### What the exercise asks:
Where the word "none" appears in a line below, copy the whole line.

### Extracted material:
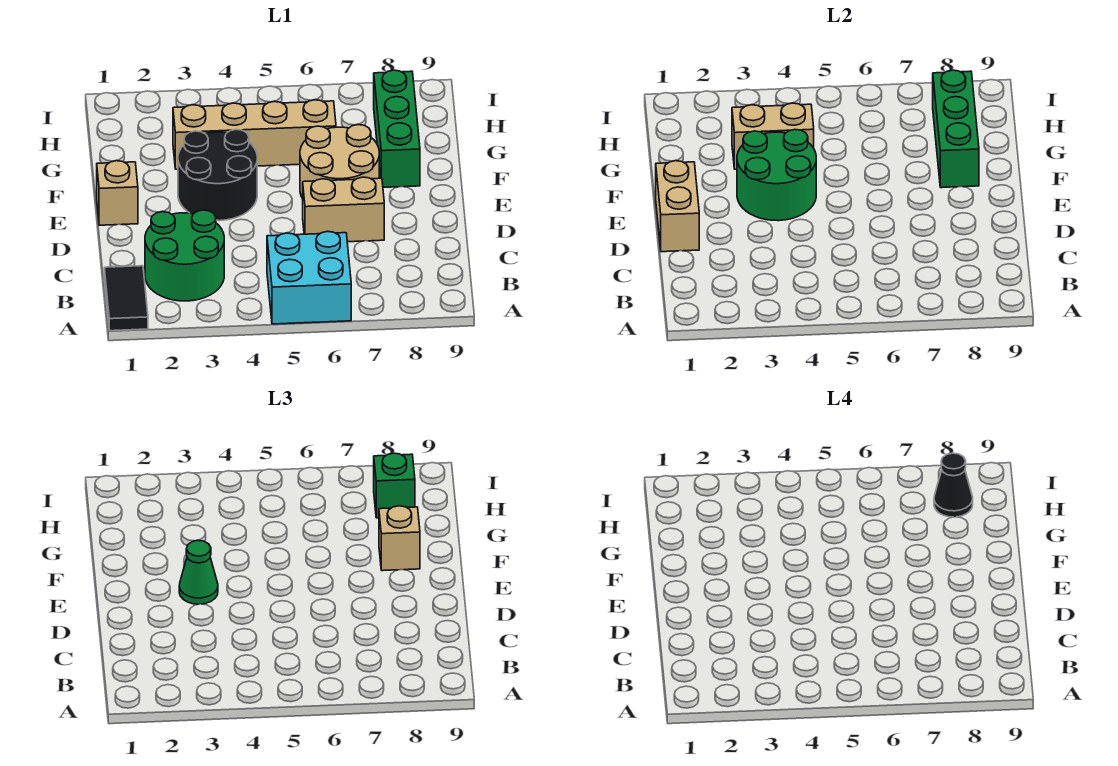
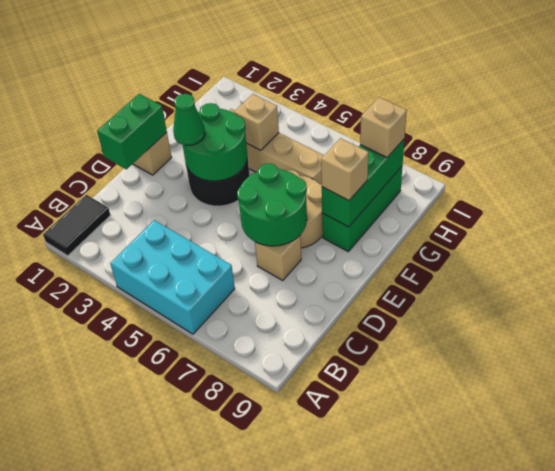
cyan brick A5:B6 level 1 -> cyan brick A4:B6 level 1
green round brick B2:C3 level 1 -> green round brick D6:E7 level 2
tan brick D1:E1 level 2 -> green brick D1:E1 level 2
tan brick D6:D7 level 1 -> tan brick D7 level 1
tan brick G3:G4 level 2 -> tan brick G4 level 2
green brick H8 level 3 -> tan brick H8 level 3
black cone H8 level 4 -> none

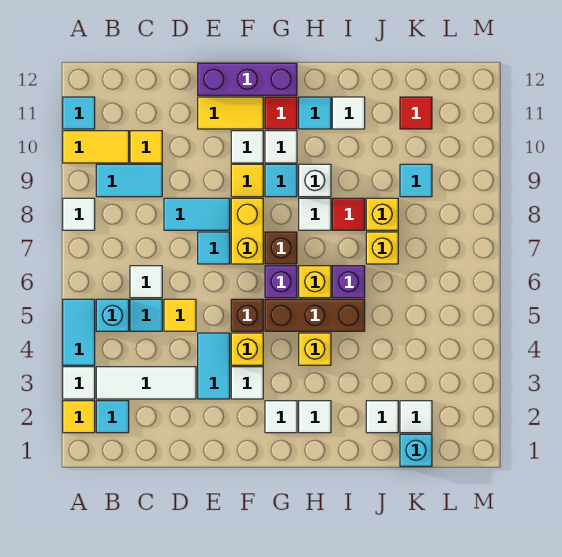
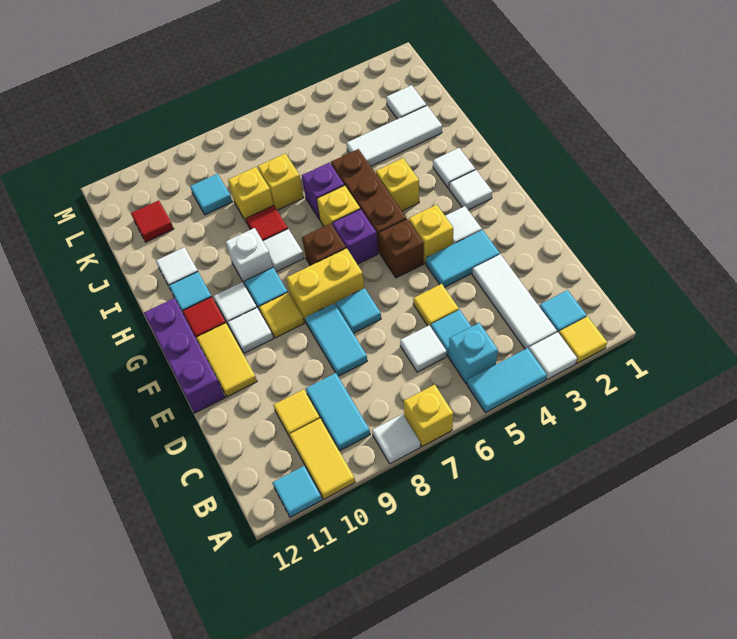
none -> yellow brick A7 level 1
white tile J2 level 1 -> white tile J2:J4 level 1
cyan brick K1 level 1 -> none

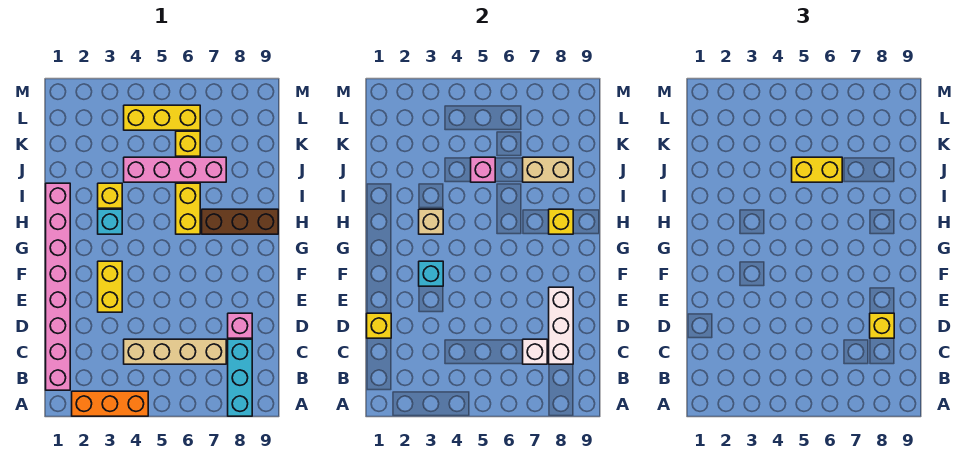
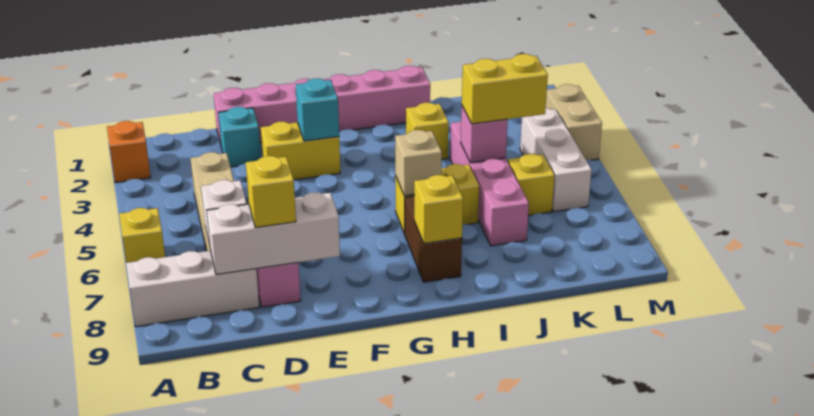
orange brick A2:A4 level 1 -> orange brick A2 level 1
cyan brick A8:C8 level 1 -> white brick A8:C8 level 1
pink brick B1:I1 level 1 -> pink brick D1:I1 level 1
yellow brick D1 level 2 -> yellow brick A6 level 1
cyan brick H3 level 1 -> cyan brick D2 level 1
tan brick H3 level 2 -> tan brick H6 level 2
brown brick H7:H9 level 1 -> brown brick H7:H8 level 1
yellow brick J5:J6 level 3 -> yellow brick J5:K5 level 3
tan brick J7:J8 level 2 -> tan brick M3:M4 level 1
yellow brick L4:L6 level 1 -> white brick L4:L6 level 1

...

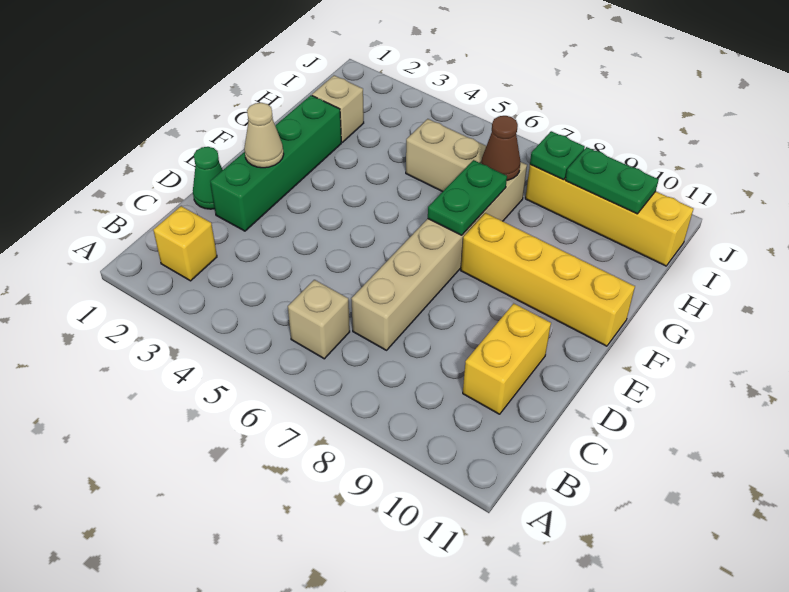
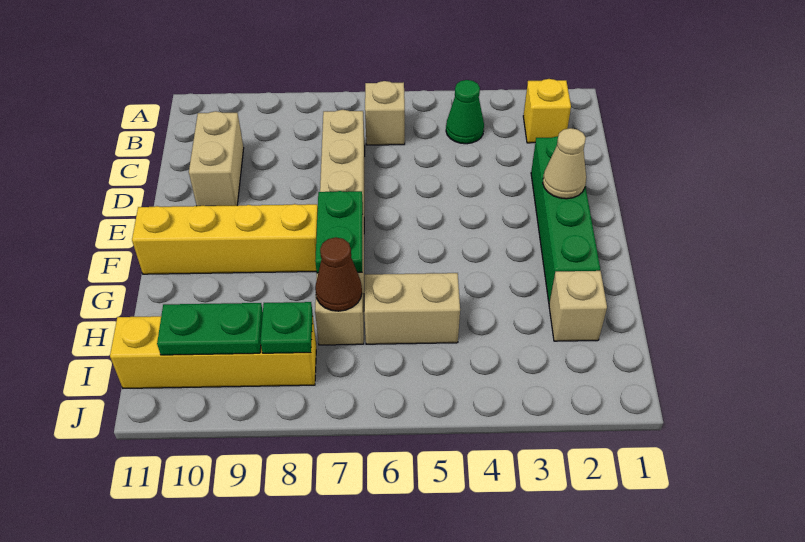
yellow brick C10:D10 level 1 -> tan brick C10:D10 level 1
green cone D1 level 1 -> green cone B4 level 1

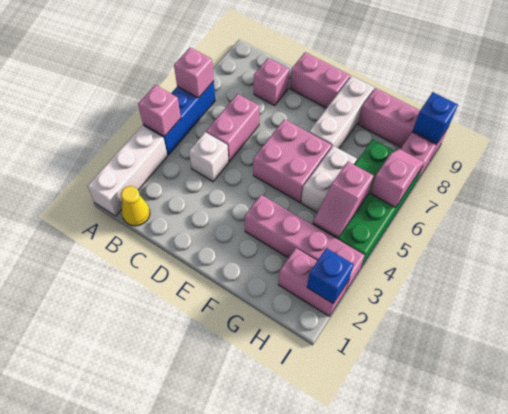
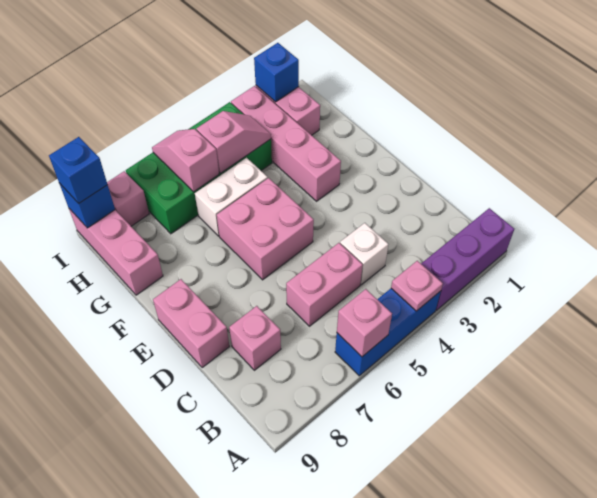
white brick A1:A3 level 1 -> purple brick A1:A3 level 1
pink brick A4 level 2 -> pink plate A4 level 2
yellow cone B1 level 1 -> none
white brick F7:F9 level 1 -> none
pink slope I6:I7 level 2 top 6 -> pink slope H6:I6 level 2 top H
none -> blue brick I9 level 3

### Answer for the task:
black cone H8 level 4 -> none
none -> yellow brick A7 level 1
cyan brick K1 level 1 -> none
yellow cone B1 level 1 -> none
white brick F7:F9 level 1 -> none
none -> blue brick I9 level 3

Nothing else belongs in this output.